Exclude images; transcribe the rest of the data exactly.
———
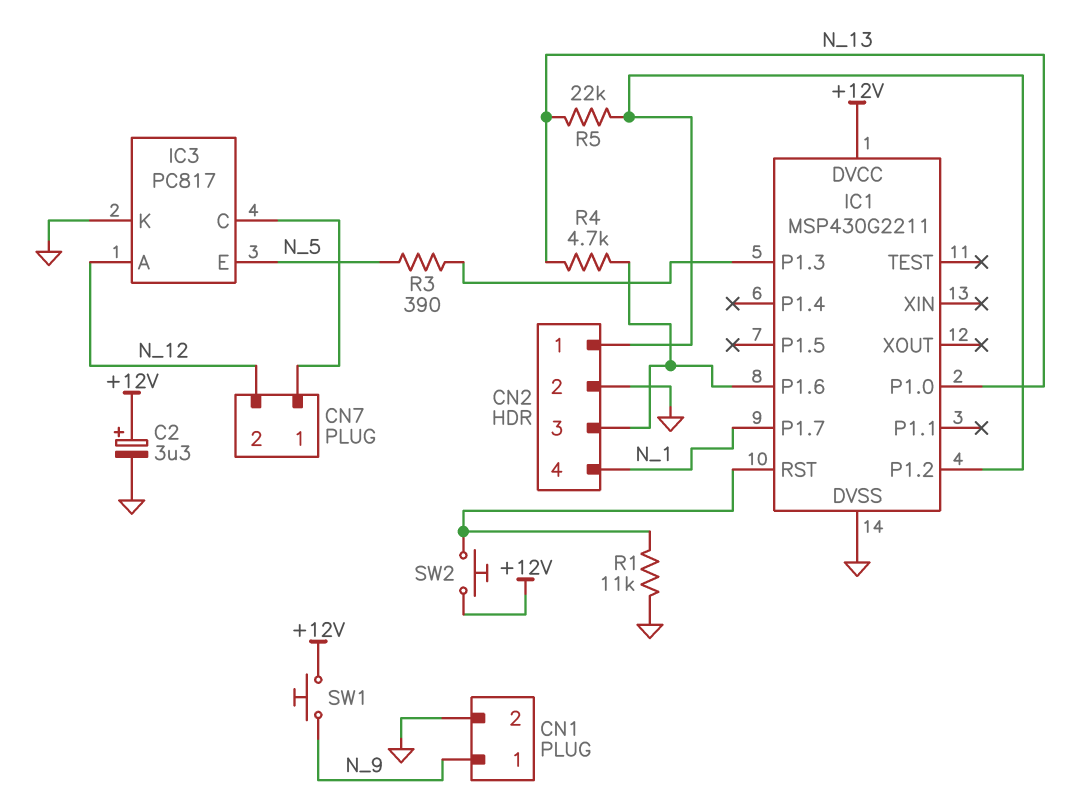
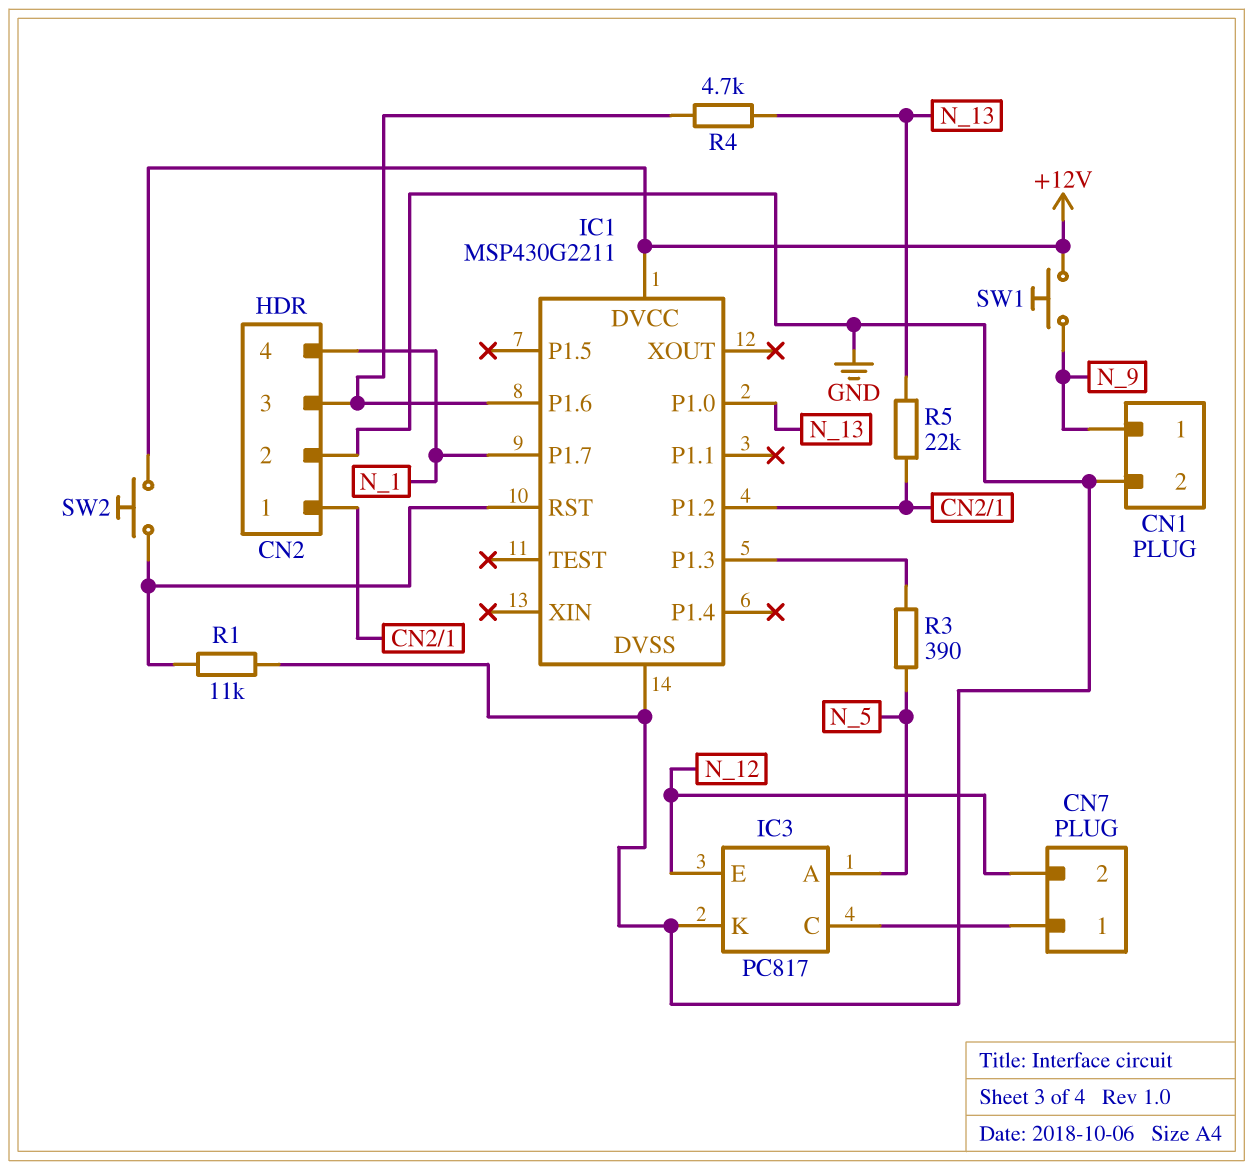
C2: 3.3uF (plus +12V, minus GND) -> none
IC3 pin A: N_12 -> N_5
IC3 pin E: N_5 -> N_12

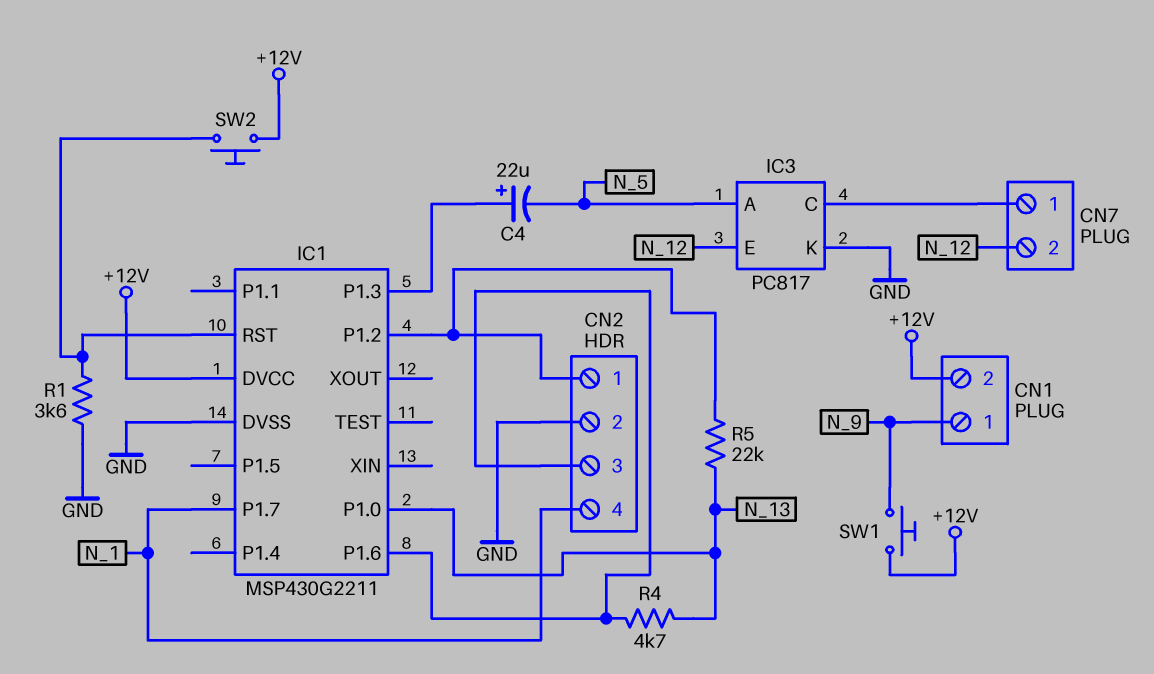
C4: none -> 22uF (plus IC1/P1.3, minus N_5)
CN1 pin 2: GND -> +12V
R1: 11k (GND, IC1/RST) -> 3.6k (GND, IC1/RST)
R3: 390 (IC1/P1.3, N_5) -> none

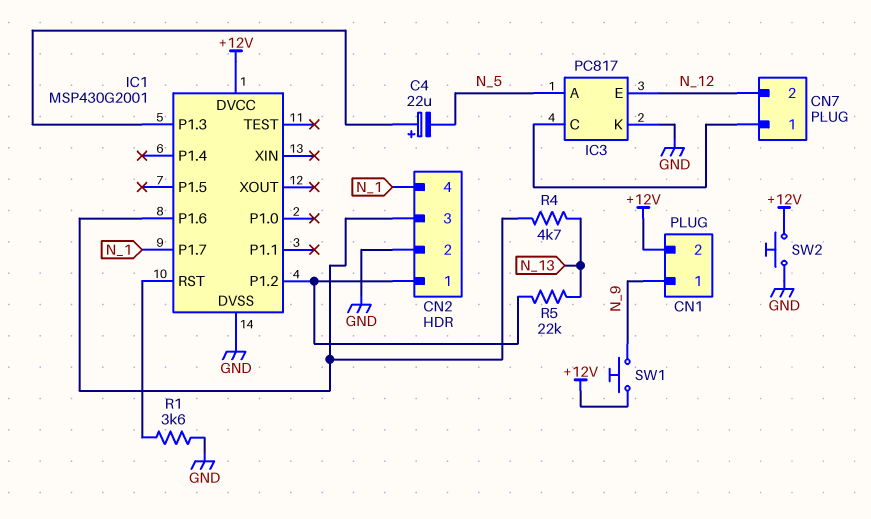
IC1: MSP430G2211 -> MSP430G2001
IC1 pin P1.0: N_13 -> none
SW2: button (+12V, IC1/RST) -> button (+12V, GND)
———
Solution ▸
C2: 3.3uF (plus +12V, minus GND) -> none
IC3 pin A: N_12 -> N_5
IC3 pin E: N_5 -> N_12

C4: none -> 22uF (plus IC1/P1.3, minus N_5)
CN1 pin 2: GND -> +12V
R1: 11k (GND, IC1/RST) -> 3.6k (GND, IC1/RST)
R3: 390 (IC1/P1.3, N_5) -> none

IC1: MSP430G2211 -> MSP430G2001
IC1 pin P1.0: N_13 -> none
SW2: button (+12V, IC1/RST) -> button (+12V, GND)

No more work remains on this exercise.